═════ INPUT DATA

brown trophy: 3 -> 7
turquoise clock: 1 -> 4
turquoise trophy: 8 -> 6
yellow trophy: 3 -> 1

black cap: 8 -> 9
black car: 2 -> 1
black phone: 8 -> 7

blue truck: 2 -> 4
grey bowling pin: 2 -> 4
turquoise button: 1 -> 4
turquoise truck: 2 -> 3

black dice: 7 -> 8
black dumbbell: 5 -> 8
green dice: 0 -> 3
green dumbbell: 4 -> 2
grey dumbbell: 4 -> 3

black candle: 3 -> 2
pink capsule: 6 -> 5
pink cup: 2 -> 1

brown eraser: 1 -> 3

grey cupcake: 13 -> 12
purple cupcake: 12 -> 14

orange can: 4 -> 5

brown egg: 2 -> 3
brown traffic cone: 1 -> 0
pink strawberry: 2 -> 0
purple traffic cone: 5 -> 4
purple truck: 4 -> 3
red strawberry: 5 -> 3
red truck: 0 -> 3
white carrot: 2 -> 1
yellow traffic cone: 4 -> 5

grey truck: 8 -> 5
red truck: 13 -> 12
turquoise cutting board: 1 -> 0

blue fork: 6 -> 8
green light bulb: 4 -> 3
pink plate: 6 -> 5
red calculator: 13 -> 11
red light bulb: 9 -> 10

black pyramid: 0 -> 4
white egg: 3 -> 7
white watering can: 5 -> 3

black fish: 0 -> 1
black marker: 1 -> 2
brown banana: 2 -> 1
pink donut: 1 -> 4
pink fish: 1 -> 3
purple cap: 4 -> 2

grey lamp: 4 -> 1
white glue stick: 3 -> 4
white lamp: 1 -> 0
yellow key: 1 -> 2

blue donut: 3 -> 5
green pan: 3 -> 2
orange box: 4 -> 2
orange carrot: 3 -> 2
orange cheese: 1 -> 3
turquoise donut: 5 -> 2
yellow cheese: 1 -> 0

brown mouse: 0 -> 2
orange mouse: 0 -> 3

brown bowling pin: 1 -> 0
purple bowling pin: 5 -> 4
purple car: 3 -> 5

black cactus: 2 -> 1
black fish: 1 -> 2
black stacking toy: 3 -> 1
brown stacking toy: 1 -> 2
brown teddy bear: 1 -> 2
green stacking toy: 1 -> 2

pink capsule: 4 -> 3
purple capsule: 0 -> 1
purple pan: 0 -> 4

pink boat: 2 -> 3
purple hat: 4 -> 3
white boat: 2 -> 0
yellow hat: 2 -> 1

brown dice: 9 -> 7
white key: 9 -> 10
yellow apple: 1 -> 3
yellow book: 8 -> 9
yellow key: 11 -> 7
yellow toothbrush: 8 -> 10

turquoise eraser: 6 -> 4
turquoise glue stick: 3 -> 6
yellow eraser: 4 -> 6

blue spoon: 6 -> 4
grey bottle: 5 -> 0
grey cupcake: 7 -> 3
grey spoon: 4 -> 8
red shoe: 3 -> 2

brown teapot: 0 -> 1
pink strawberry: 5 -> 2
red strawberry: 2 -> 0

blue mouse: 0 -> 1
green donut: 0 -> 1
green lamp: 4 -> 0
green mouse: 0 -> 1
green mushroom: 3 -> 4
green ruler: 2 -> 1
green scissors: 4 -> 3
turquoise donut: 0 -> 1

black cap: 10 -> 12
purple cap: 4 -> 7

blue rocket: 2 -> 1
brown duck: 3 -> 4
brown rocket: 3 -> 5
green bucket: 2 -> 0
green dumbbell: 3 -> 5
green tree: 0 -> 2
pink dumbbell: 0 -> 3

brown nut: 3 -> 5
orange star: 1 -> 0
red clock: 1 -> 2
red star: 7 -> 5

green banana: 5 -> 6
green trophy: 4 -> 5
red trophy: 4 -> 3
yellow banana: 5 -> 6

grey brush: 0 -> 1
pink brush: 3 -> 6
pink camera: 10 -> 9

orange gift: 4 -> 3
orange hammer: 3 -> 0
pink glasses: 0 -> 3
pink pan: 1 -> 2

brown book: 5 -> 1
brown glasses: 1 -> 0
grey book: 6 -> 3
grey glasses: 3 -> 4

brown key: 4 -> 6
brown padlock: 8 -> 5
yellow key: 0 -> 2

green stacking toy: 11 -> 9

══════════

§ **REQUIREMENT**
Retype the listing in full, keeping every word as it appears.

§ **SOLUTION FOR THIS PROBLEM**
brown trophy: 3 -> 7
turquoise clock: 1 -> 4
turquoise trophy: 8 -> 6
yellow trophy: 3 -> 1

black cap: 8 -> 9
black car: 2 -> 1
black phone: 8 -> 7

blue truck: 2 -> 4
grey bowling pin: 2 -> 4
turquoise button: 1 -> 4
turquoise truck: 2 -> 3

black dice: 7 -> 8
black dumbbell: 5 -> 8
green dice: 0 -> 3
green dumbbell: 4 -> 2
grey dumbbell: 4 -> 3

black candle: 3 -> 2
pink capsule: 6 -> 5
pink cup: 2 -> 1

brown eraser: 1 -> 3

grey cupcake: 13 -> 12
purple cupcake: 12 -> 14

orange can: 4 -> 5

brown egg: 2 -> 3
brown traffic cone: 1 -> 0
pink strawberry: 2 -> 0
purple traffic cone: 5 -> 4
purple truck: 4 -> 3
red strawberry: 5 -> 3
red truck: 0 -> 3
white carrot: 2 -> 1
yellow traffic cone: 4 -> 5

grey truck: 8 -> 5
red truck: 13 -> 12
turquoise cutting board: 1 -> 0

blue fork: 6 -> 8
green light bulb: 4 -> 3
pink plate: 6 -> 5
red calculator: 13 -> 11
red light bulb: 9 -> 10

black pyramid: 0 -> 4
white egg: 3 -> 7
white watering can: 5 -> 3

black fish: 0 -> 1
black marker: 1 -> 2
brown banana: 2 -> 1
pink donut: 1 -> 4
pink fish: 1 -> 3
purple cap: 4 -> 2

grey lamp: 4 -> 1
white glue stick: 3 -> 4
white lamp: 1 -> 0
yellow key: 1 -> 2

blue donut: 3 -> 5
green pan: 3 -> 2
orange box: 4 -> 2
orange carrot: 3 -> 2
orange cheese: 1 -> 3
turquoise donut: 5 -> 2
yellow cheese: 1 -> 0

brown mouse: 0 -> 2
orange mouse: 0 -> 3

brown bowling pin: 1 -> 0
purple bowling pin: 5 -> 4
purple car: 3 -> 5

black cactus: 2 -> 1
black fish: 1 -> 2
black stacking toy: 3 -> 1
brown stacking toy: 1 -> 2
brown teddy bear: 1 -> 2
green stacking toy: 1 -> 2

pink capsule: 4 -> 3
purple capsule: 0 -> 1
purple pan: 0 -> 4

pink boat: 2 -> 3
purple hat: 4 -> 3
white boat: 2 -> 0
yellow hat: 2 -> 1

brown dice: 9 -> 7
white key: 9 -> 10
yellow apple: 1 -> 3
yellow book: 8 -> 9
yellow key: 11 -> 7
yellow toothbrush: 8 -> 10

turquoise eraser: 6 -> 4
turquoise glue stick: 3 -> 6
yellow eraser: 4 -> 6

blue spoon: 6 -> 4
grey bottle: 5 -> 0
grey cupcake: 7 -> 3
grey spoon: 4 -> 8
red shoe: 3 -> 2

brown teapot: 0 -> 1
pink strawberry: 5 -> 2
red strawberry: 2 -> 0

blue mouse: 0 -> 1
green donut: 0 -> 1
green lamp: 4 -> 0
green mouse: 0 -> 1
green mushroom: 3 -> 4
green ruler: 2 -> 1
green scissors: 4 -> 3
turquoise donut: 0 -> 1

black cap: 10 -> 12
purple cap: 4 -> 7

blue rocket: 2 -> 1
brown duck: 3 -> 4
brown rocket: 3 -> 5
green bucket: 2 -> 0
green dumbbell: 3 -> 5
green tree: 0 -> 2
pink dumbbell: 0 -> 3

brown nut: 3 -> 5
orange star: 1 -> 0
red clock: 1 -> 2
red star: 7 -> 5

green banana: 5 -> 6
green trophy: 4 -> 5
red trophy: 4 -> 3
yellow banana: 5 -> 6

grey brush: 0 -> 1
pink brush: 3 -> 6
pink camera: 10 -> 9

orange gift: 4 -> 3
orange hammer: 3 -> 0
pink glasses: 0 -> 3
pink pan: 1 -> 2

brown book: 5 -> 1
brown glasses: 1 -> 0
grey book: 6 -> 3
grey glasses: 3 -> 4

brown key: 4 -> 6
brown padlock: 8 -> 5
yellow key: 0 -> 2

green stacking toy: 11 -> 9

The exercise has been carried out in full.